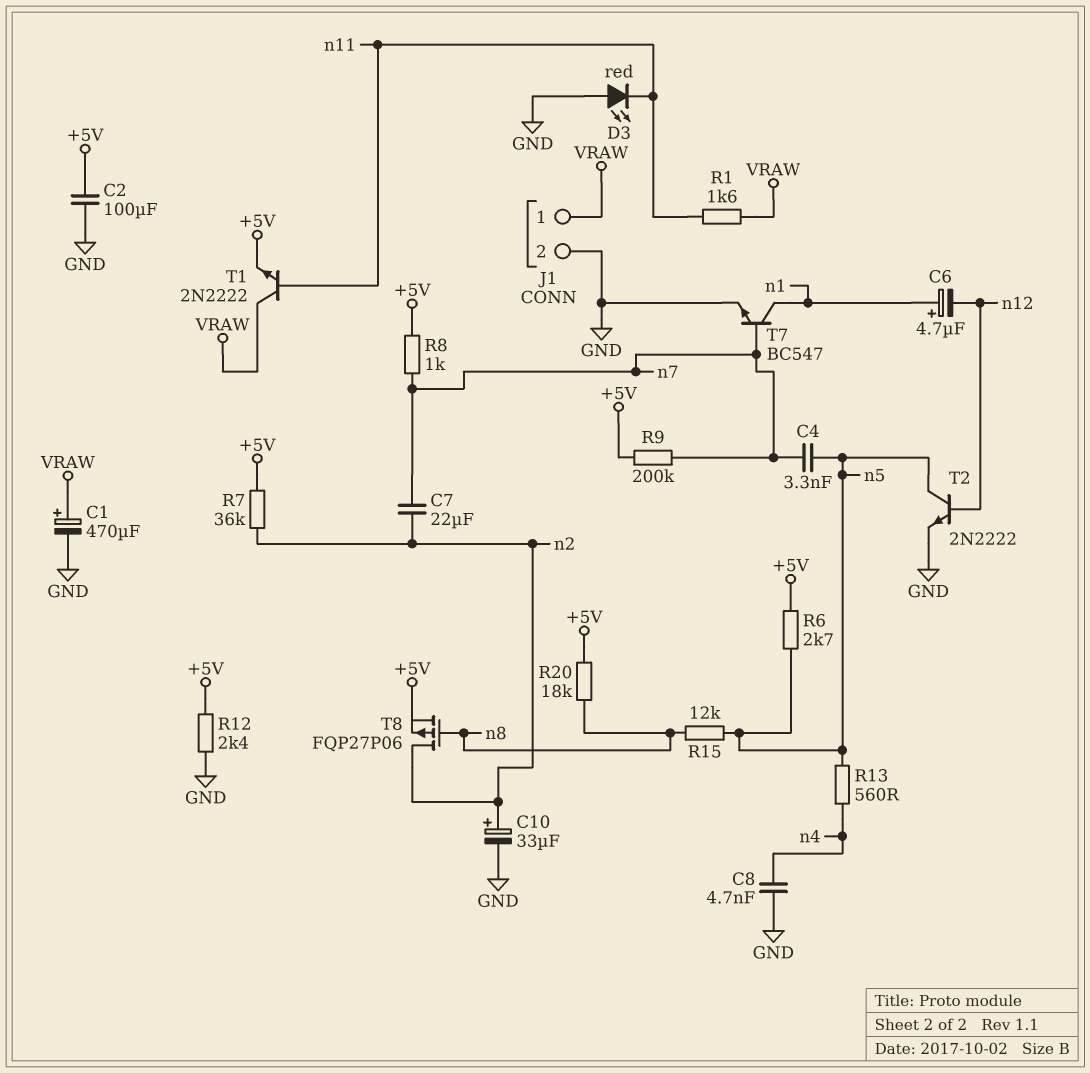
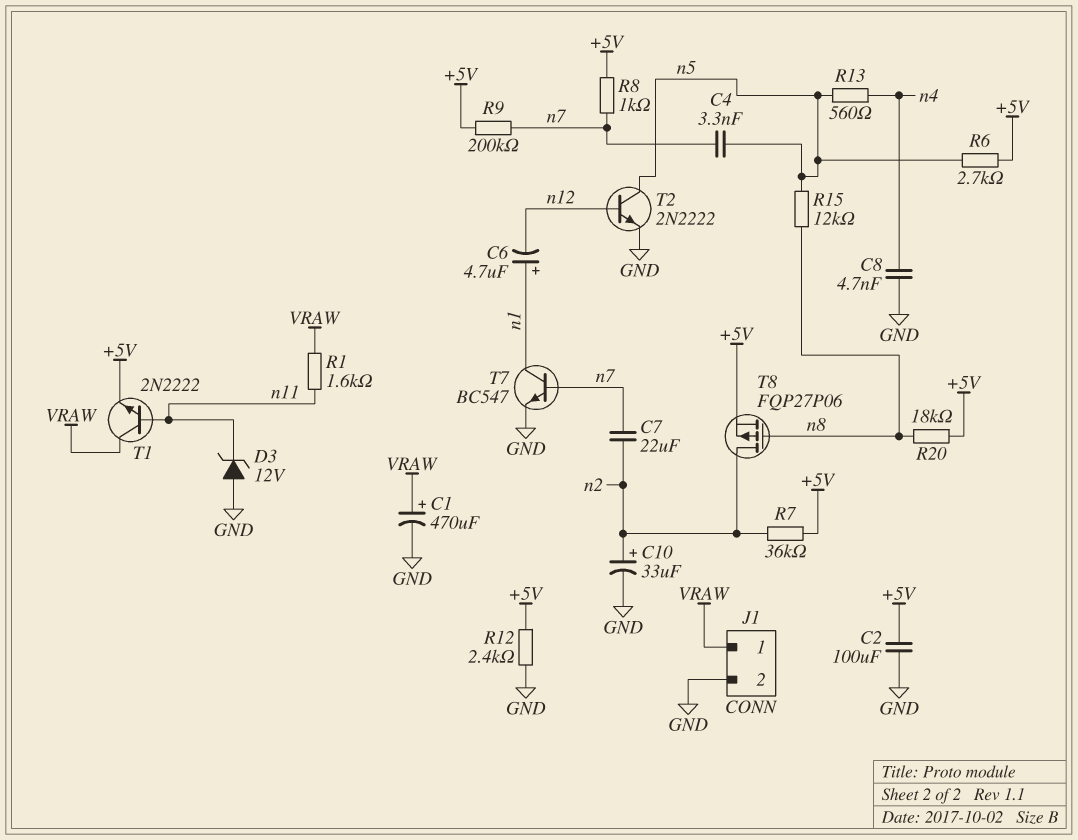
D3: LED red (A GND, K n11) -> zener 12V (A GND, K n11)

####

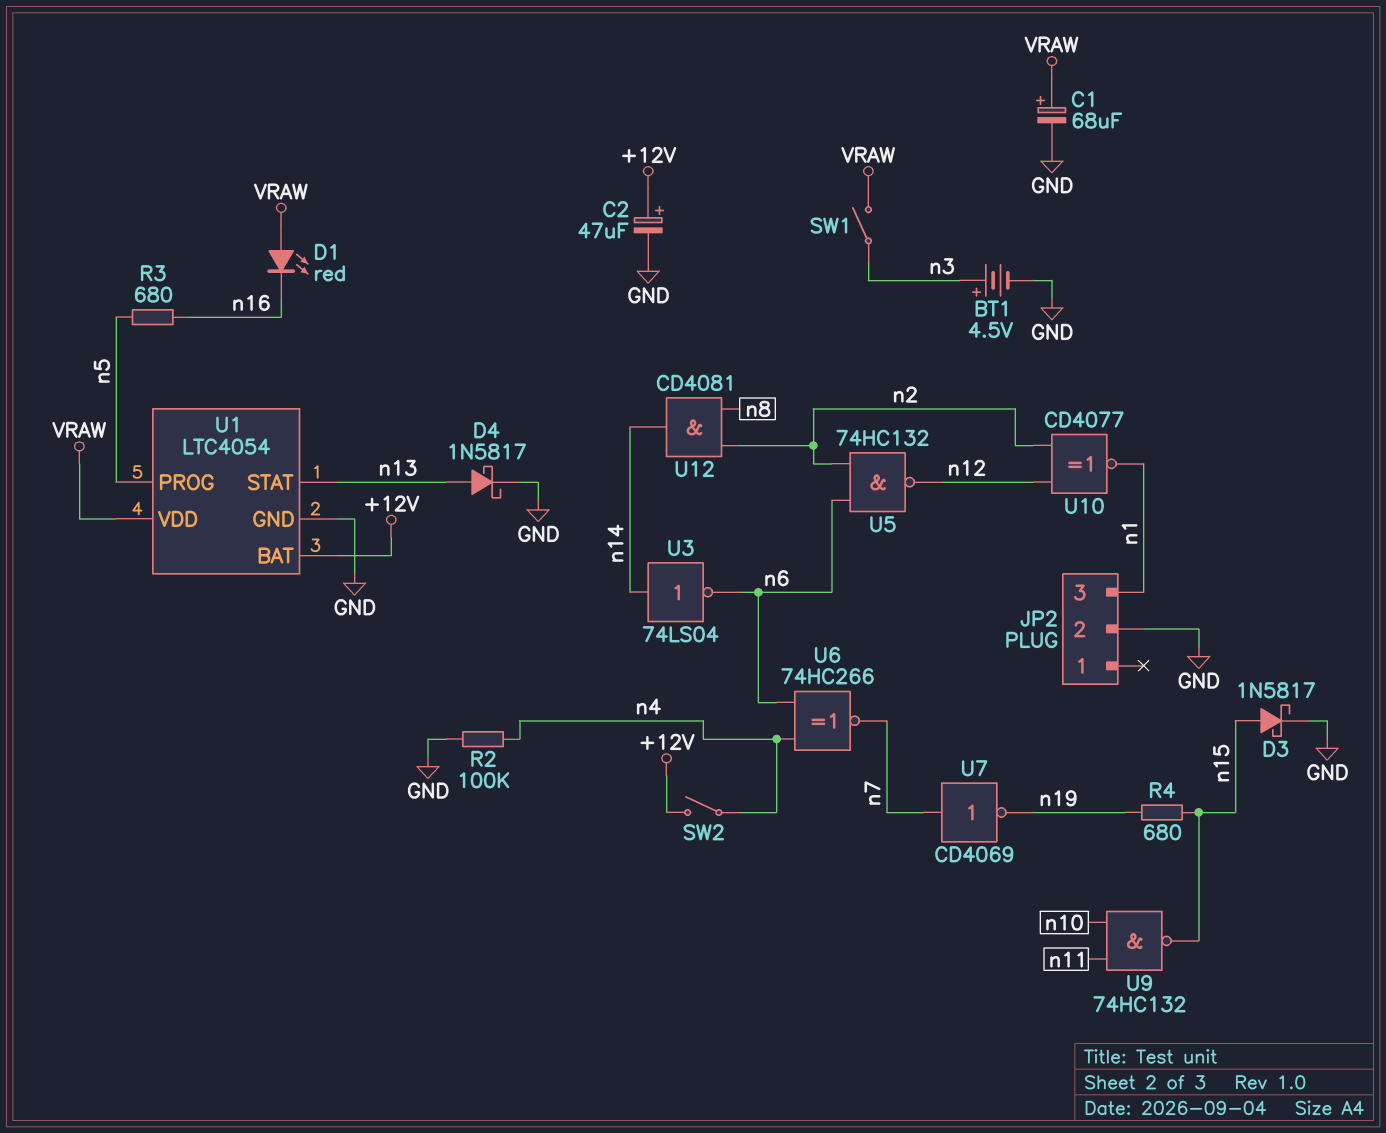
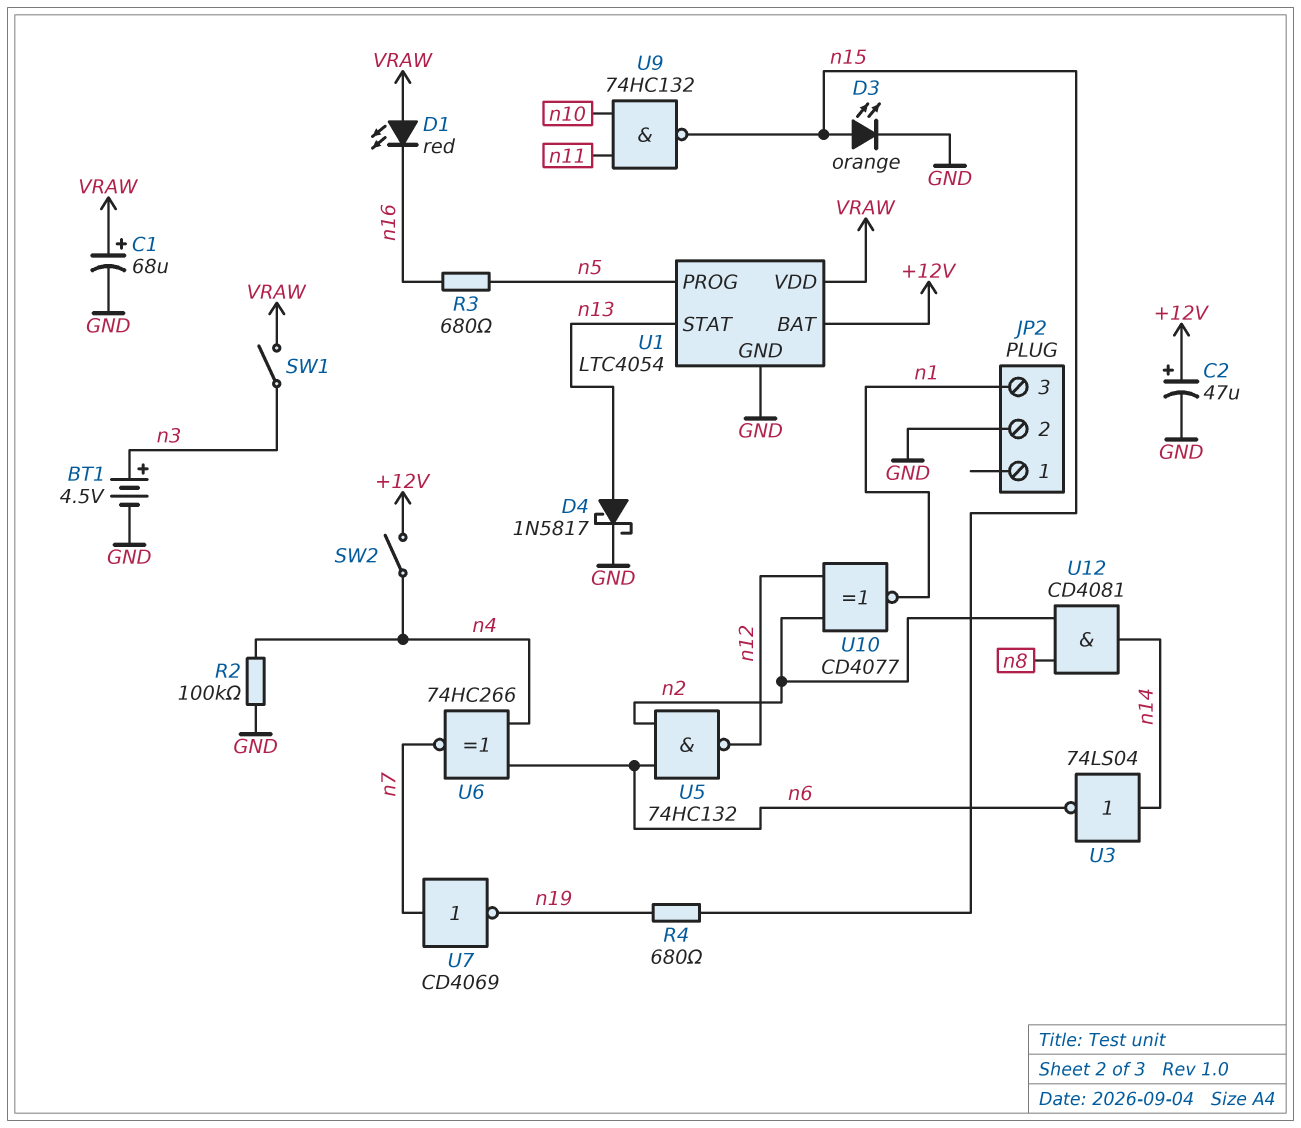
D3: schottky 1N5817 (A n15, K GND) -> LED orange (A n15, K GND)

####

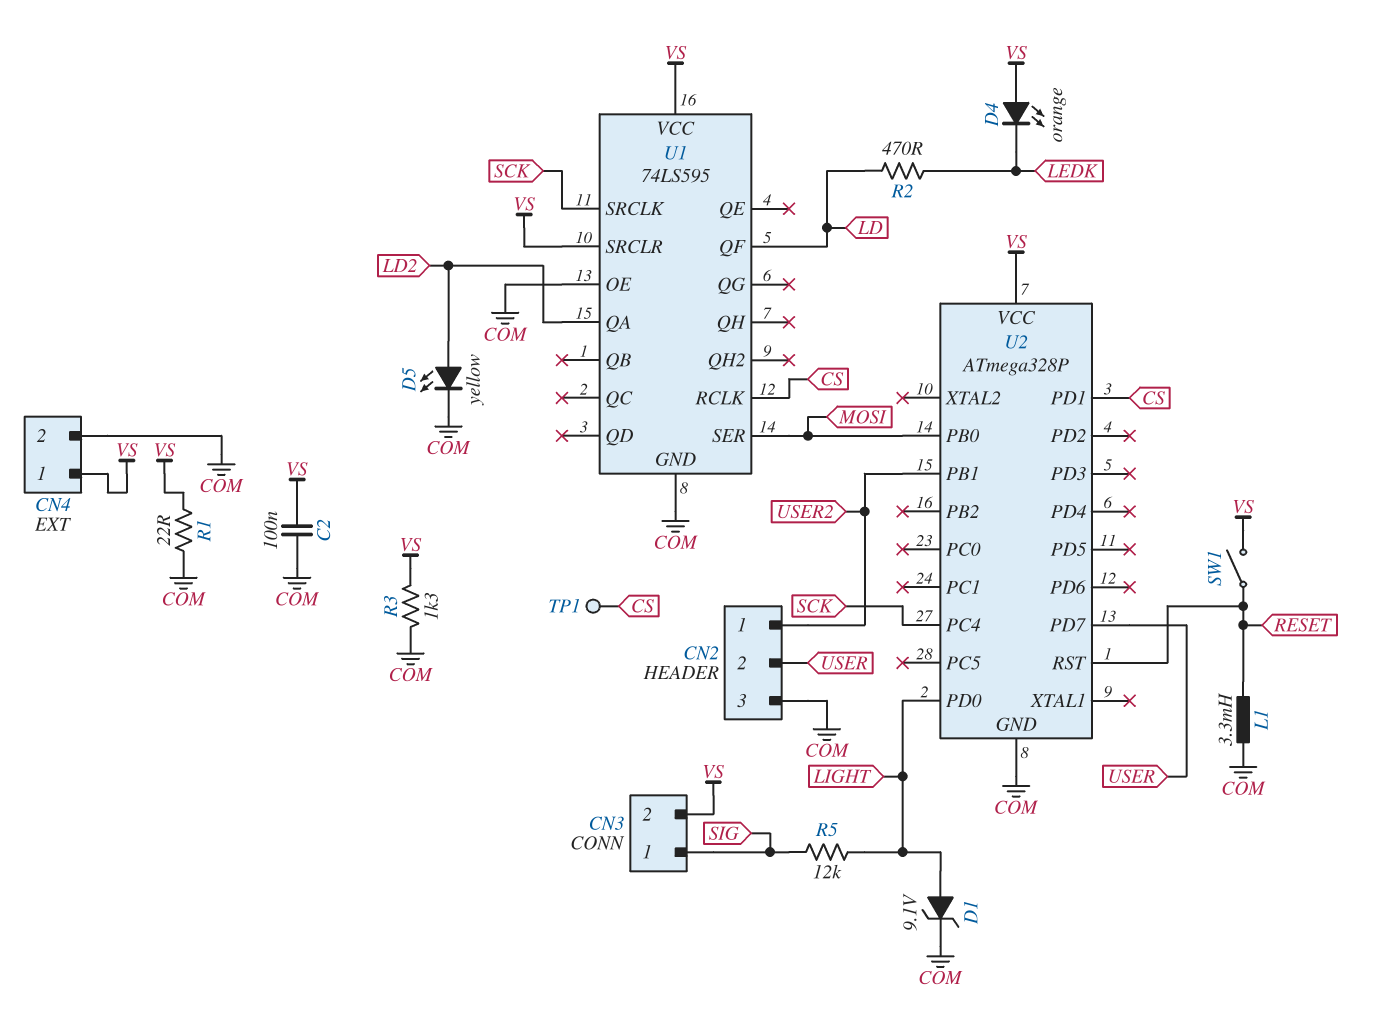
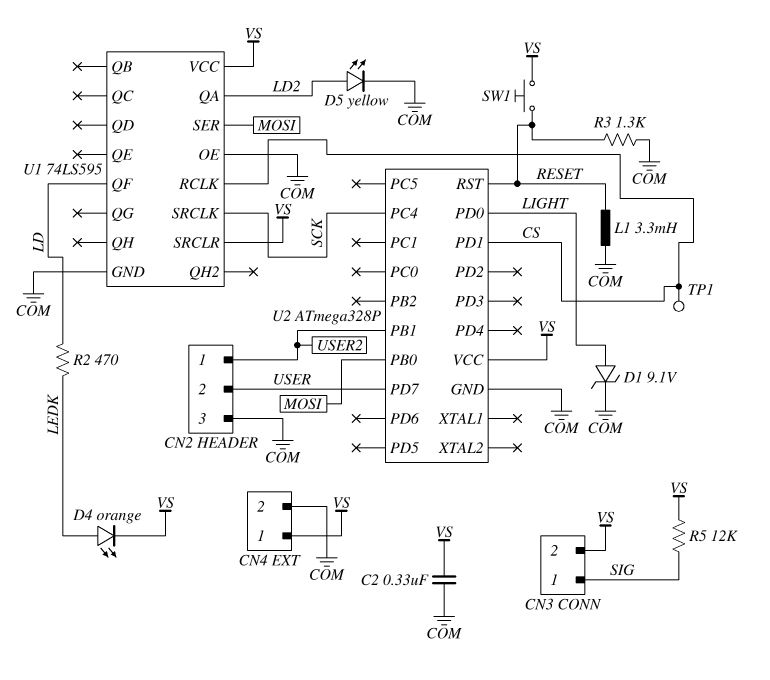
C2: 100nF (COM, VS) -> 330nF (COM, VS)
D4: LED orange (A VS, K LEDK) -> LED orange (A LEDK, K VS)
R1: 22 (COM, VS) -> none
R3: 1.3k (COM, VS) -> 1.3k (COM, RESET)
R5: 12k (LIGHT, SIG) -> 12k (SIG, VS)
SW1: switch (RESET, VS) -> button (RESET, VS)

####

§ ACTIVITY: Wherever the word "orange" shows up in the material, copy the line it is on.

§ RESPONSE:
D3: schottky 1N5817 (A n15, K GND) -> LED orange (A n15, K GND)
D4: LED orange (A VS, K LEDK) -> LED orange (A LEDK, K VS)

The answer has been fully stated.